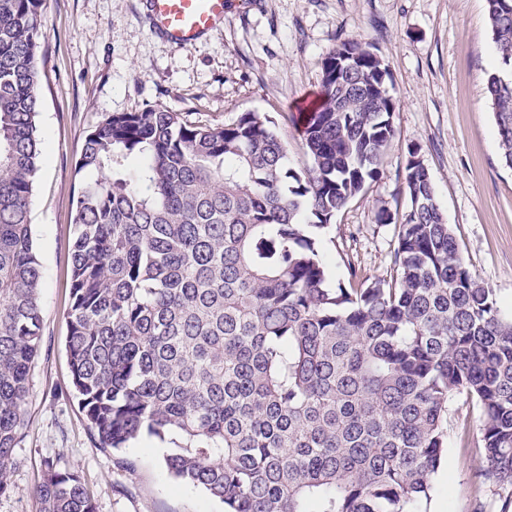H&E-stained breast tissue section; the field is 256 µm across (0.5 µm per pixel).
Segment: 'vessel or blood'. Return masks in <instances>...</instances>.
Wrapping results in <instances>:
<instances>
[{
	"mask_svg": "<svg viewBox=\"0 0 512 512\" xmlns=\"http://www.w3.org/2000/svg\"><path fill=\"white\" fill-rule=\"evenodd\" d=\"M154 32L185 48L224 21L227 0H147Z\"/></svg>",
	"mask_w": 512,
	"mask_h": 512,
	"instance_id": "obj_1",
	"label": "vessel or blood"
}]
</instances>
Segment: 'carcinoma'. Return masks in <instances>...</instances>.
<instances>
[{"label":"carcinoma","instance_id":"cac0c4a2","mask_svg":"<svg viewBox=\"0 0 512 512\" xmlns=\"http://www.w3.org/2000/svg\"><path fill=\"white\" fill-rule=\"evenodd\" d=\"M43 0H0V492L42 341L29 209L43 162L36 57ZM512 69V0H486ZM305 117L311 166L288 167L271 117L191 120L149 107L85 138L72 201V385L102 448L171 445L168 474L224 512H430L448 408L480 410L482 472L512 485V318L465 266L419 150L386 277L333 288L320 231L379 174L397 101L359 42L322 62ZM512 169V82L488 76ZM41 512H96L50 467Z\"/></svg>","mask_w":512,"mask_h":512}]
</instances>
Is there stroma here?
I'll use <instances>...</instances> for the list:
<instances>
[{"label":"stroma","mask_w":512,"mask_h":512,"mask_svg":"<svg viewBox=\"0 0 512 512\" xmlns=\"http://www.w3.org/2000/svg\"><path fill=\"white\" fill-rule=\"evenodd\" d=\"M350 40L388 66L396 135L375 181L327 231L331 284L347 283L352 267L371 278L389 271L394 227L376 223L375 213L382 204L409 209L403 172L416 149L465 265L512 316V170L498 161L485 90L498 66L486 0H229L223 26L186 48L153 33L145 0H44L37 122L45 159L30 206L43 336L0 512H40L34 488L50 465L79 472L96 512H223L168 476L165 445L141 441L121 456L100 448L78 407L65 350L75 162L109 115L154 105L212 123L244 112L273 116L290 166L307 168L295 117L318 99L324 57ZM481 423L476 409L450 405L448 461L431 512H501L512 498L511 487L480 477L466 453Z\"/></svg>","instance_id":"1"}]
</instances>
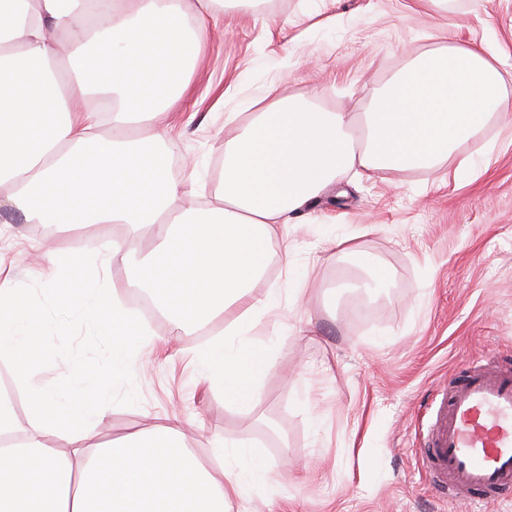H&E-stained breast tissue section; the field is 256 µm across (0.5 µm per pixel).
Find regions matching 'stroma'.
<instances>
[{"instance_id":"obj_1","label":"stroma","mask_w":512,"mask_h":512,"mask_svg":"<svg viewBox=\"0 0 512 512\" xmlns=\"http://www.w3.org/2000/svg\"><path fill=\"white\" fill-rule=\"evenodd\" d=\"M457 24L417 0H218L201 48L182 72L186 92L168 107L166 162L196 202L218 205L224 140L253 111L242 100L279 96L323 112L360 114L419 53L490 42L512 72V0H456ZM237 95L223 98L228 84ZM236 124H226L228 113ZM473 169L411 170L389 179L345 174L313 199L308 224H282L269 248L264 297L278 304L256 329L276 365L257 408L224 403L193 362L227 325L173 335L147 320L156 347L109 389L112 410L98 441L120 440L181 417L180 442L200 457L220 437L267 461L280 494L234 501L230 512H462L421 467L420 419L432 394L473 357L512 364V111L465 143ZM113 236L108 224L59 231L19 218L0 222V274L21 281L53 322L75 303L49 293L44 255L55 239L78 250ZM348 240L347 248L331 239ZM371 257L373 267L362 263ZM384 285L369 287L375 269ZM363 302L354 317V302ZM59 363L86 367V390L105 357L95 333L73 329Z\"/></svg>"}]
</instances>
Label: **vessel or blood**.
Wrapping results in <instances>:
<instances>
[{
	"label": "vessel or blood",
	"instance_id": "vessel-or-blood-1",
	"mask_svg": "<svg viewBox=\"0 0 512 512\" xmlns=\"http://www.w3.org/2000/svg\"><path fill=\"white\" fill-rule=\"evenodd\" d=\"M430 405L426 473L465 512H483L488 496L512 488V368L472 360Z\"/></svg>",
	"mask_w": 512,
	"mask_h": 512
}]
</instances>
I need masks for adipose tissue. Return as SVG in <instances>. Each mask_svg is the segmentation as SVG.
I'll return each instance as SVG.
<instances>
[{
  "mask_svg": "<svg viewBox=\"0 0 512 512\" xmlns=\"http://www.w3.org/2000/svg\"><path fill=\"white\" fill-rule=\"evenodd\" d=\"M179 0H0V208L25 221L64 229L124 224L151 227L152 267L180 238L191 245L179 272L132 283L147 291L180 334L233 312L225 338L196 353L201 374L221 386L230 406L253 411L273 347L254 330L277 304L274 292L251 299L265 271L273 227L301 217L311 200L347 170L373 179L453 162L491 118L512 105L491 49L456 43L414 59L362 116L320 112L284 98L272 102L224 142L221 207H197L169 175L155 138L98 132L87 94H111L112 124L146 111L163 124L162 108L145 110L144 93L183 92L181 71L200 50L183 23ZM361 125L363 142L350 130ZM79 259L85 270L74 321L52 328L29 306L27 289L0 281V363L35 404L33 430L15 437L12 402L0 391V512H228L230 500L273 492L270 469L248 448L225 450L214 440L210 463L179 444V418L144 428L120 442L91 446L112 400L107 387L151 349L152 334L108 285L111 263L125 260L118 242L94 253L59 247L54 268ZM106 336L108 357L94 396L57 392L37 382L53 365V339L72 326ZM71 424L64 444L43 443L41 431Z\"/></svg>",
  "mask_w": 512,
  "mask_h": 512,
  "instance_id": "ef3b65f1",
  "label": "adipose tissue"
}]
</instances>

++++

— GIVEN TASK —
Repeat each entry exactly. Pictures do not belong in the copy.

— EXERCISE SOLUTION —
H&E-stained breast tissue section; the field is 256 µm across (0.5 µm per pixel).
Segment: 'vessel or blood'. Return masks in <instances>...</instances>.
Wrapping results in <instances>:
<instances>
[{
	"mask_svg": "<svg viewBox=\"0 0 512 512\" xmlns=\"http://www.w3.org/2000/svg\"><path fill=\"white\" fill-rule=\"evenodd\" d=\"M154 32L185 48L224 21L227 0H147Z\"/></svg>",
	"mask_w": 512,
	"mask_h": 512,
	"instance_id": "obj_1",
	"label": "vessel or blood"
}]
</instances>
Segment: 'carcinoma'. Return masks in <instances>...</instances>.
<instances>
[{"label":"carcinoma","instance_id":"cac0c4a2","mask_svg":"<svg viewBox=\"0 0 512 512\" xmlns=\"http://www.w3.org/2000/svg\"><path fill=\"white\" fill-rule=\"evenodd\" d=\"M43 0H0V492L42 341L29 209L43 162L36 57ZM512 69V0H486ZM305 117L311 166L288 167L271 117L191 120L149 107L85 138L72 201V385L102 448L171 445L168 474L224 512H430L448 408L480 410L482 472L512 485V318L465 266L419 150L386 277L333 288L320 231L379 174L397 101L359 42L322 62ZM512 169V82L488 76ZM41 512H96L50 467Z\"/></svg>","mask_w":512,"mask_h":512}]
</instances>
Is there stroma here?
I'll use <instances>...</instances> for the list:
<instances>
[{"label":"stroma","mask_w":512,"mask_h":512,"mask_svg":"<svg viewBox=\"0 0 512 512\" xmlns=\"http://www.w3.org/2000/svg\"><path fill=\"white\" fill-rule=\"evenodd\" d=\"M350 40L388 66L396 135L375 181L327 231L331 284L347 283L352 267L371 278L389 271L394 227L376 223L375 213L382 204L409 209L403 172L416 149L465 265L512 316V170L498 161L485 90L498 66L486 0H229L223 26L186 48L153 33L145 0H44L37 122L45 159L30 206L43 336L0 512H40L34 488L50 465L79 472L96 512H223L168 476L165 445L141 441L121 456L100 448L78 407L65 350L75 162L109 115L154 105L212 123L244 112L273 116L290 166L307 168L295 117L318 99L324 57ZM481 423L476 409L450 405L448 461L431 512H501L512 498L511 487L480 477L466 453Z\"/></svg>","instance_id":"1"}]
</instances>
H&E-stained breast tissue section; the field is 256 µm across (0.5 µm per pixel).
Find regions matching 'stroma'.
<instances>
[{"instance_id":"obj_1","label":"stroma","mask_w":512,"mask_h":512,"mask_svg":"<svg viewBox=\"0 0 512 512\" xmlns=\"http://www.w3.org/2000/svg\"><path fill=\"white\" fill-rule=\"evenodd\" d=\"M457 24L417 0H218L201 48L182 72L186 92L168 107L166 162L196 202L218 205L224 140L253 111L242 100L279 96L323 112L360 114L419 53L490 42L512 72V0H456ZM237 95L223 98L228 84ZM236 124H226L228 113ZM473 169L411 170L389 179L345 174L313 199L308 224H282L269 248L264 297L278 304L256 329L276 365L257 408L224 403L193 362L227 325L173 335L147 320L156 347L109 389L112 410L98 441L120 440L181 417L180 442L200 457L220 437L267 461L280 494L234 501L230 512H462L421 467L420 419L432 394L473 357L512 364V111L465 143ZM113 236L108 224L59 231L19 218L0 222V274L21 281L53 322L75 303L49 293L44 255L55 239L78 250ZM348 240L347 248L331 239ZM371 257L373 267L362 263ZM384 285L369 287L375 269ZM363 302L354 317V302ZM59 363L86 367V390L105 357L95 333L73 329Z\"/></svg>"}]
</instances>
Label: **vessel or blood**.
Wrapping results in <instances>:
<instances>
[{
	"label": "vessel or blood",
	"instance_id": "vessel-or-blood-1",
	"mask_svg": "<svg viewBox=\"0 0 512 512\" xmlns=\"http://www.w3.org/2000/svg\"><path fill=\"white\" fill-rule=\"evenodd\" d=\"M430 405L426 473L465 512H483L488 496L512 488V368L472 360Z\"/></svg>",
	"mask_w": 512,
	"mask_h": 512
}]
</instances>
I need masks for adipose tissue. Return as SVG in <instances>. Each mask_svg is the segmentation as SVG.
I'll return each instance as SVG.
<instances>
[{
  "mask_svg": "<svg viewBox=\"0 0 512 512\" xmlns=\"http://www.w3.org/2000/svg\"><path fill=\"white\" fill-rule=\"evenodd\" d=\"M179 0H0V208L25 221L64 229L124 224L151 227L152 267L180 238L191 245L179 272L132 283L147 291L180 334L233 312L225 338L196 353L201 374L221 386L230 406L253 411L273 347L254 330L277 304L274 292L251 299L265 271L273 227L301 217L311 200L347 170L373 179L453 162L491 118L512 105L491 49L456 43L414 59L362 116L320 112L284 98L272 102L224 142L221 207H197L169 175L155 138L98 132L87 94H111L112 124L146 111L163 124L162 108L145 110L144 93L183 92L181 71L200 50L183 23ZM361 125L363 142L350 130ZM79 259L85 270L74 321L52 328L29 306L27 289L0 281V363L35 404L33 430L15 437L12 402L0 391V512H228L230 500L273 492L270 469L248 448L225 450L214 440L210 463L179 444V418L144 428L120 442L91 446L112 400L107 387L151 349L152 334L108 285L111 263L125 260L118 242L94 253L59 247L54 268ZM106 336L108 357L94 396L57 392L37 382L53 365V339L72 326ZM71 424L64 444L43 443L41 431Z\"/></svg>",
  "mask_w": 512,
  "mask_h": 512,
  "instance_id": "ef3b65f1",
  "label": "adipose tissue"
}]
</instances>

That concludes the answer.